-- Information provided follows --

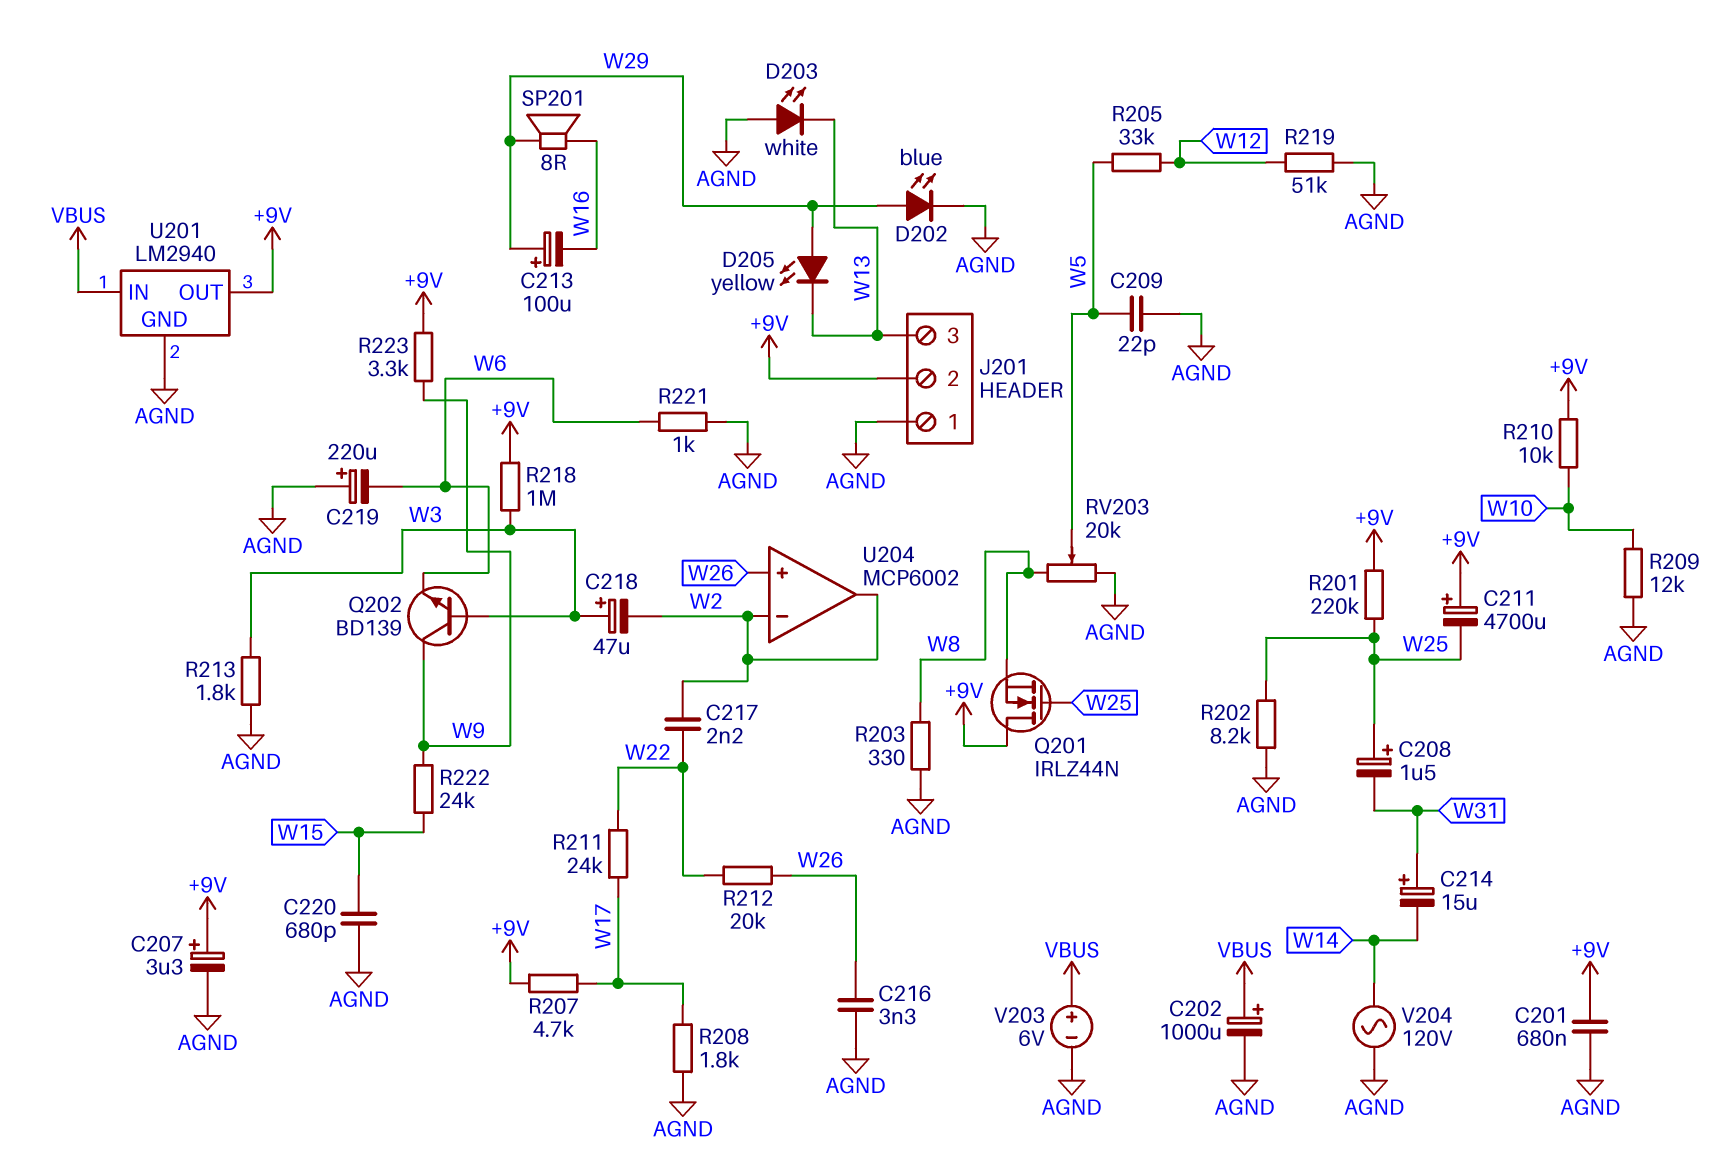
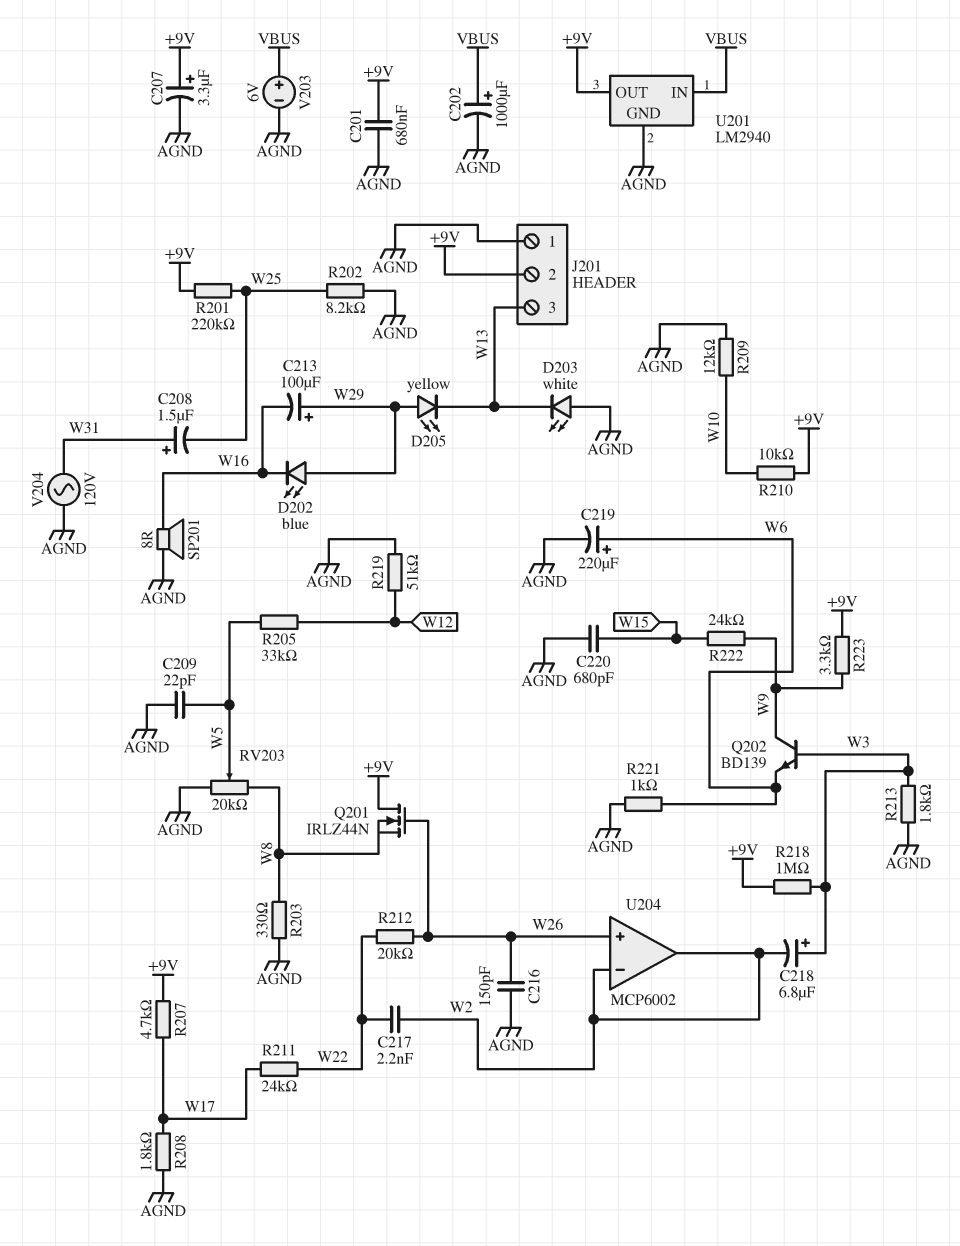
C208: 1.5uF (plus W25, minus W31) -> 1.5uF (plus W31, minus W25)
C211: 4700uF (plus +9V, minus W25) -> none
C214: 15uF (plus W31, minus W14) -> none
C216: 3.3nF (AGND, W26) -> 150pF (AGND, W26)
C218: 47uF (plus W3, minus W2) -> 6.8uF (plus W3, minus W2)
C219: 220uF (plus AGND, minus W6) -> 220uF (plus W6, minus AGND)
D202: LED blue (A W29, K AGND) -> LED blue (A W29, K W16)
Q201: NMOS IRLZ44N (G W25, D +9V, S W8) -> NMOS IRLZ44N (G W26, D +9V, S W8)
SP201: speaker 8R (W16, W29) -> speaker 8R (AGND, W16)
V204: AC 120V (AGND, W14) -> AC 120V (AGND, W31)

-- Information provided concluded --

- _Problem to solve_: Each line from the one that holds "C218: 47uF (plus" to the end of the records above should be transcribed exactly, both ends included.

- _Output below_:
C218: 47uF (plus W3, minus W2) -> 6.8uF (plus W3, minus W2)
C219: 220uF (plus AGND, minus W6) -> 220uF (plus W6, minus AGND)
D202: LED blue (A W29, K AGND) -> LED blue (A W29, K W16)
Q201: NMOS IRLZ44N (G W25, D +9V, S W8) -> NMOS IRLZ44N (G W26, D +9V, S W8)
SP201: speaker 8R (W16, W29) -> speaker 8R (AGND, W16)
V204: AC 120V (AGND, W14) -> AC 120V (AGND, W31)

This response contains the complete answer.